Directions:
Scan the entries for lines with the word "pear", then copy those lines.

Extracted data entries:
━━━━━━━━━━━━━━━━━━━━━━━━━━━━━━

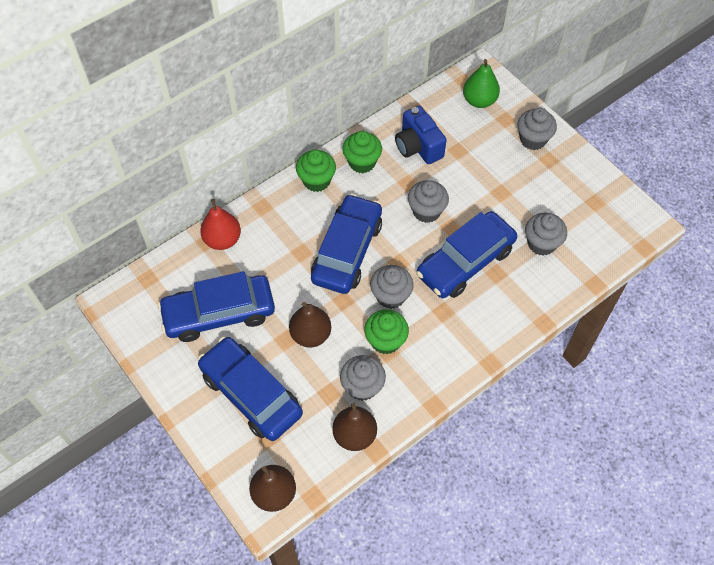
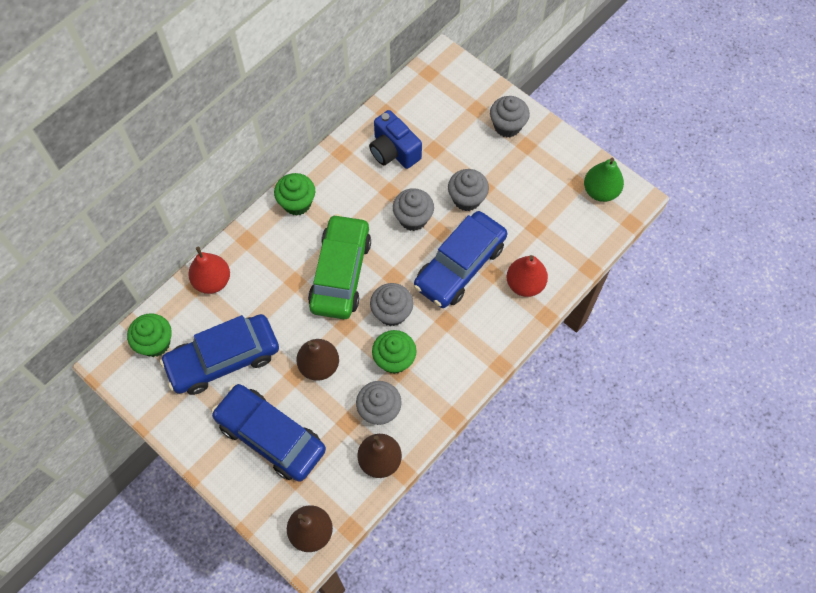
camera: 10 degrees left, 5 degrees up
blue car [311,194,382,294] -> green car [308,214,371,319]
green cupcake [342,131,382,173] -> green cupcake moved to [127,313,172,357]
green pear [463,59,500,108] -> green pear moved to [584,158,624,202]
grey cupcake [525,213,567,256] -> grey cupcake moved to [448,169,489,211]
none -> red pear [507,255,548,297]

━━━━━━━━━━━━━━━━━━━━━━━━━━━━━━

Exercise answer:
green pear [463,59,500,108] -> green pear moved to [584,158,624,202]
none -> red pear [507,255,548,297]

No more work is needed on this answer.